Available records:

▽

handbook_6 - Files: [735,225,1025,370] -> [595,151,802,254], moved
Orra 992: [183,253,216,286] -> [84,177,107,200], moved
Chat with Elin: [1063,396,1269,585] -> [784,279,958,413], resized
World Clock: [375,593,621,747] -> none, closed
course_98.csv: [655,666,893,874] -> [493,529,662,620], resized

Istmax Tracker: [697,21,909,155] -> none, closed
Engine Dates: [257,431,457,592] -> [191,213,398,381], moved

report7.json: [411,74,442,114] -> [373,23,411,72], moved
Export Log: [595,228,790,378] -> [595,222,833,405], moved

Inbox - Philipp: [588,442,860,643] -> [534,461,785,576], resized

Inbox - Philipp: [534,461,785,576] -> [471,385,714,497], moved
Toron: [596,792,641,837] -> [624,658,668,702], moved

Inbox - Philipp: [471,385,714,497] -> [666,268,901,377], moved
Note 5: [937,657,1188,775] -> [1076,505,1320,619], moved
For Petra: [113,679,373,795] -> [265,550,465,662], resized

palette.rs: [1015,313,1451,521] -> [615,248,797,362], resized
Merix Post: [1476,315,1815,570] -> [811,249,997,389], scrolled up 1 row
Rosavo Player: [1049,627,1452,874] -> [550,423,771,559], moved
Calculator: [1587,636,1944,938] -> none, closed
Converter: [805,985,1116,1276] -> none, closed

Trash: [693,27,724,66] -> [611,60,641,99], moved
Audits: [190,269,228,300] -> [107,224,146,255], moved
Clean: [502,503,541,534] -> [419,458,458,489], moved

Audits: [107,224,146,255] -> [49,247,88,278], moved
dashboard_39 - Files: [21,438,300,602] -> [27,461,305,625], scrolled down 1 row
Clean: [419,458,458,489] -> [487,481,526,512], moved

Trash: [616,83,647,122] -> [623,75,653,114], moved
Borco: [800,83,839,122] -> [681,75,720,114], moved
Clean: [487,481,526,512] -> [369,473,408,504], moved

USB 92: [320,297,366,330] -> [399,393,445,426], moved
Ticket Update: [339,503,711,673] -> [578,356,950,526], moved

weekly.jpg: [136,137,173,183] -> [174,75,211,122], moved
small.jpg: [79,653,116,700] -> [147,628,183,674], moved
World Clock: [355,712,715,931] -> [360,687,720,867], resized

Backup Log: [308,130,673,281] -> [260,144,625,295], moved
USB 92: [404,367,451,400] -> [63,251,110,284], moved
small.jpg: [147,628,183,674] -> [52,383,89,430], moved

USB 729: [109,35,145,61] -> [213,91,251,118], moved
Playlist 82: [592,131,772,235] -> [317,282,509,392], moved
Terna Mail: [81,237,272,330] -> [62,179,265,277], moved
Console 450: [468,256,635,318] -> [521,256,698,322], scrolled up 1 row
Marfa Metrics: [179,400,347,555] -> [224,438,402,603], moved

△

All records should be returned verbatim, none left out.

Output for this exercise:
handbook_6 - Files: [735,225,1025,370] -> [595,151,802,254], moved
Orra 992: [183,253,216,286] -> [84,177,107,200], moved
Chat with Elin: [1063,396,1269,585] -> [784,279,958,413], resized
World Clock: [375,593,621,747] -> none, closed
course_98.csv: [655,666,893,874] -> [493,529,662,620], resized

Istmax Tracker: [697,21,909,155] -> none, closed
Engine Dates: [257,431,457,592] -> [191,213,398,381], moved

report7.json: [411,74,442,114] -> [373,23,411,72], moved
Export Log: [595,228,790,378] -> [595,222,833,405], moved

Inbox - Philipp: [588,442,860,643] -> [534,461,785,576], resized

Inbox - Philipp: [534,461,785,576] -> [471,385,714,497], moved
Toron: [596,792,641,837] -> [624,658,668,702], moved

Inbox - Philipp: [471,385,714,497] -> [666,268,901,377], moved
Note 5: [937,657,1188,775] -> [1076,505,1320,619], moved
For Petra: [113,679,373,795] -> [265,550,465,662], resized

palette.rs: [1015,313,1451,521] -> [615,248,797,362], resized
Merix Post: [1476,315,1815,570] -> [811,249,997,389], scrolled up 1 row
Rosavo Player: [1049,627,1452,874] -> [550,423,771,559], moved
Calculator: [1587,636,1944,938] -> none, closed
Converter: [805,985,1116,1276] -> none, closed

Trash: [693,27,724,66] -> [611,60,641,99], moved
Audits: [190,269,228,300] -> [107,224,146,255], moved
Clean: [502,503,541,534] -> [419,458,458,489], moved

Audits: [107,224,146,255] -> [49,247,88,278], moved
dashboard_39 - Files: [21,438,300,602] -> [27,461,305,625], scrolled down 1 row
Clean: [419,458,458,489] -> [487,481,526,512], moved

Trash: [616,83,647,122] -> [623,75,653,114], moved
Borco: [800,83,839,122] -> [681,75,720,114], moved
Clean: [487,481,526,512] -> [369,473,408,504], moved

USB 92: [320,297,366,330] -> [399,393,445,426], moved
Ticket Update: [339,503,711,673] -> [578,356,950,526], moved

weekly.jpg: [136,137,173,183] -> [174,75,211,122], moved
small.jpg: [79,653,116,700] -> [147,628,183,674], moved
World Clock: [355,712,715,931] -> [360,687,720,867], resized

Backup Log: [308,130,673,281] -> [260,144,625,295], moved
USB 92: [404,367,451,400] -> [63,251,110,284], moved
small.jpg: [147,628,183,674] -> [52,383,89,430], moved

USB 729: [109,35,145,61] -> [213,91,251,118], moved
Playlist 82: [592,131,772,235] -> [317,282,509,392], moved
Terna Mail: [81,237,272,330] -> [62,179,265,277], moved
Console 450: [468,256,635,318] -> [521,256,698,322], scrolled up 1 row
Marfa Metrics: [179,400,347,555] -> [224,438,402,603], moved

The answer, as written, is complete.